**SUPPLIED DATA**
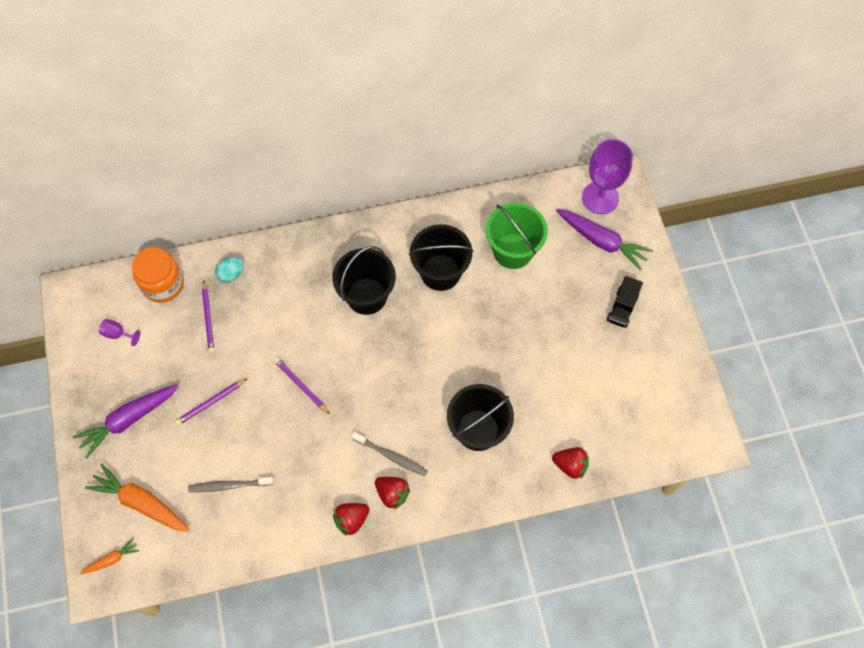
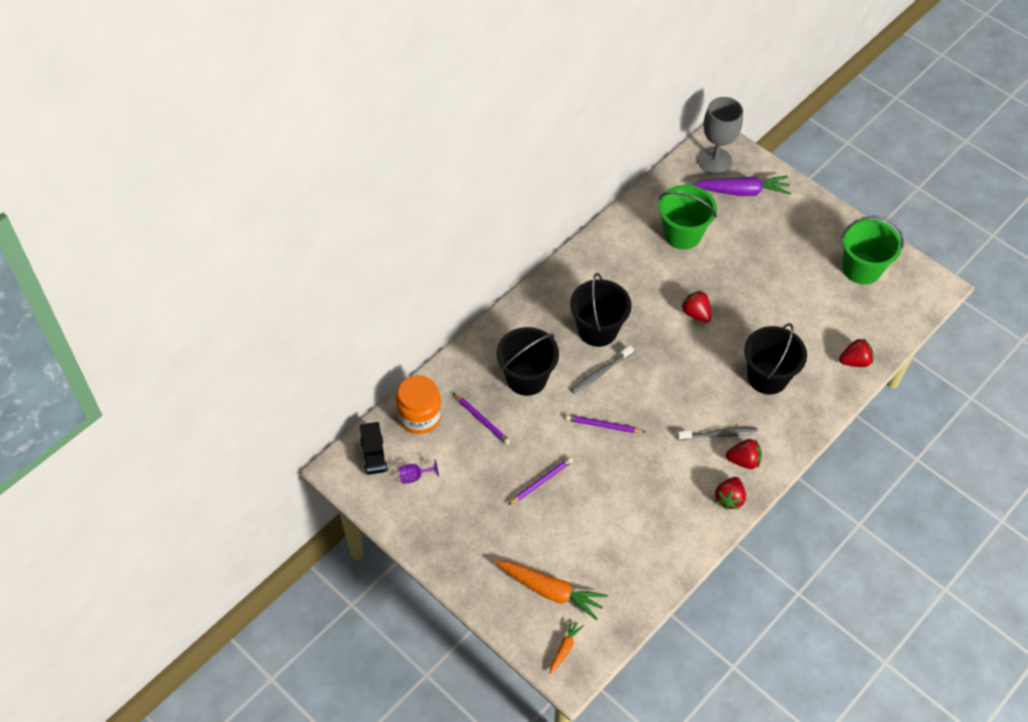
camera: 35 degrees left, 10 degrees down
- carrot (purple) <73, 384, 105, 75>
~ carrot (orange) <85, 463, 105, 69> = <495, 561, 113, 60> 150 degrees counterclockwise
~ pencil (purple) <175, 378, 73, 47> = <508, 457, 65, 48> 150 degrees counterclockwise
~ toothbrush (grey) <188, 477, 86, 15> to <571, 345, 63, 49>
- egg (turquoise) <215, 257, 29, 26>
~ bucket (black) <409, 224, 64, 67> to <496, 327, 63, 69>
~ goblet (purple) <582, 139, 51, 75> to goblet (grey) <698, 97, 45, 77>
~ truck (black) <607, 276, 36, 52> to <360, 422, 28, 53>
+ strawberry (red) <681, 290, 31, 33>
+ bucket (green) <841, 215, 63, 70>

**WHAT IS NEEDED**
Images in the records must not be repeated; everything else should be returned exactly.

**RESPONSE**
camera: 35 degrees left, 10 degrees down
- carrot (purple) <73, 384, 105, 75>
~ carrot (orange) <85, 463, 105, 69> = <495, 561, 113, 60> 150 degrees counterclockwise
~ pencil (purple) <175, 378, 73, 47> = <508, 457, 65, 48> 150 degrees counterclockwise
~ toothbrush (grey) <188, 477, 86, 15> to <571, 345, 63, 49>
- egg (turquoise) <215, 257, 29, 26>
~ bucket (black) <409, 224, 64, 67> to <496, 327, 63, 69>
~ goblet (purple) <582, 139, 51, 75> to goblet (grey) <698, 97, 45, 77>
~ truck (black) <607, 276, 36, 52> to <360, 422, 28, 53>
+ strawberry (red) <681, 290, 31, 33>
+ bucket (green) <841, 215, 63, 70>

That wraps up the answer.